**Problem to work on:** Retype the listing exactly; omit pictures.

**The records:**
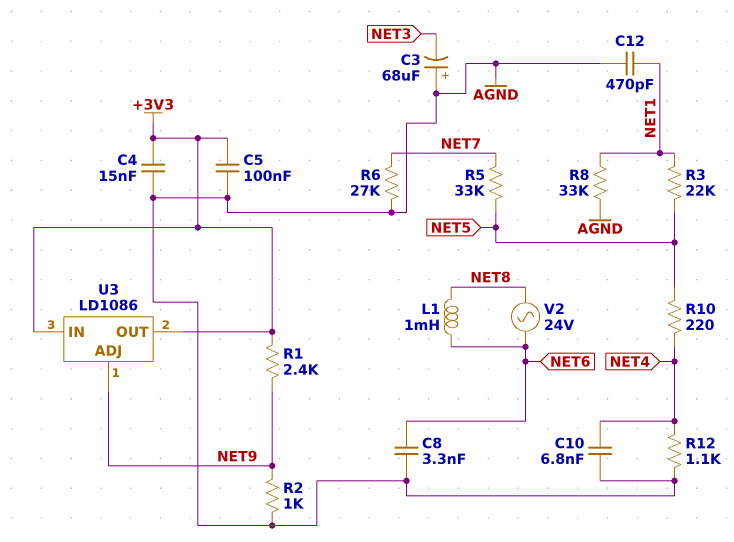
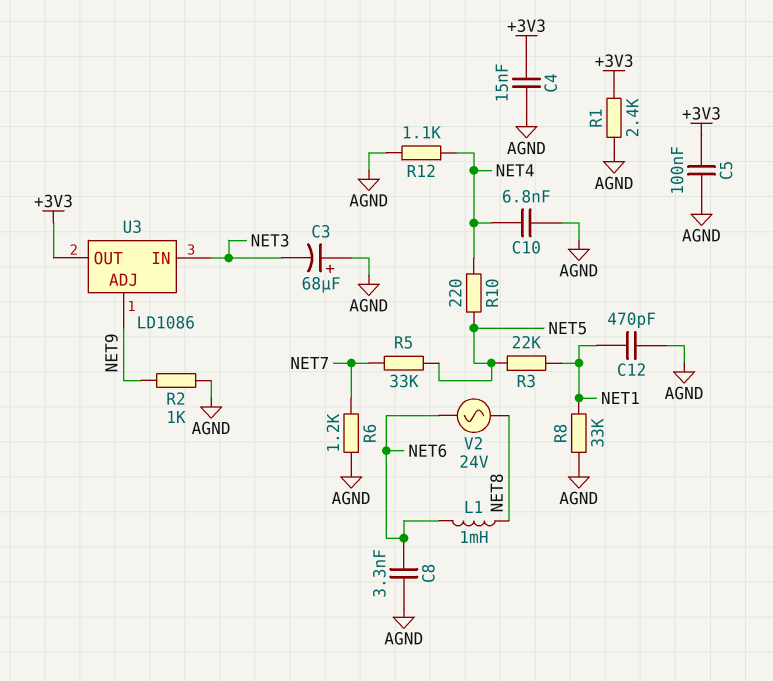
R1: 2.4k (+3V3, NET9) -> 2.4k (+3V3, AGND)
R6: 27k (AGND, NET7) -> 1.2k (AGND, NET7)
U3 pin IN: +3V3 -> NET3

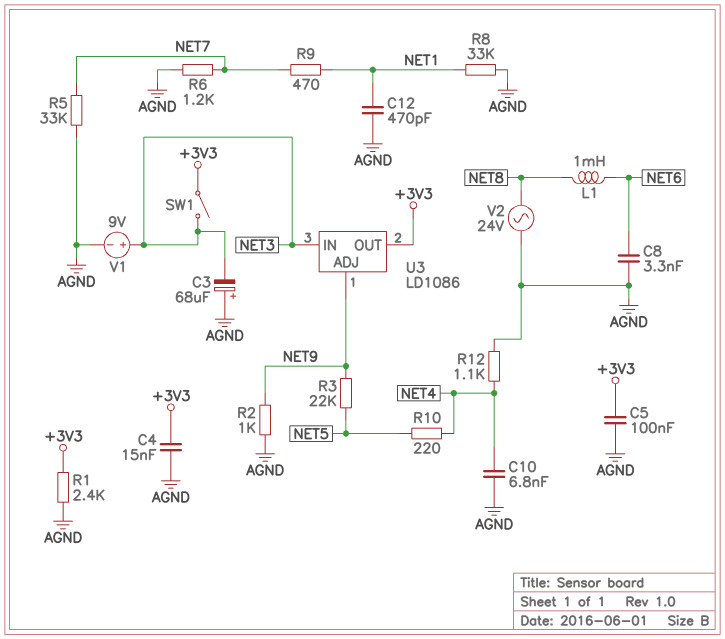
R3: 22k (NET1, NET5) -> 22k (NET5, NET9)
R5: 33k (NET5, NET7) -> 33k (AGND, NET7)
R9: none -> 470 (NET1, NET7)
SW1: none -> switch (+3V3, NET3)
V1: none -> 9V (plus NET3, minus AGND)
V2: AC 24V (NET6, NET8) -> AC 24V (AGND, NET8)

**Solution for this problem:**
R1: 2.4k (+3V3, NET9) -> 2.4k (+3V3, AGND)
R6: 27k (AGND, NET7) -> 1.2k (AGND, NET7)
U3 pin IN: +3V3 -> NET3

R3: 22k (NET1, NET5) -> 22k (NET5, NET9)
R5: 33k (NET5, NET7) -> 33k (AGND, NET7)
R9: none -> 470 (NET1, NET7)
SW1: none -> switch (+3V3, NET3)
V1: none -> 9V (plus NET3, minus AGND)
V2: AC 24V (NET6, NET8) -> AC 24V (AGND, NET8)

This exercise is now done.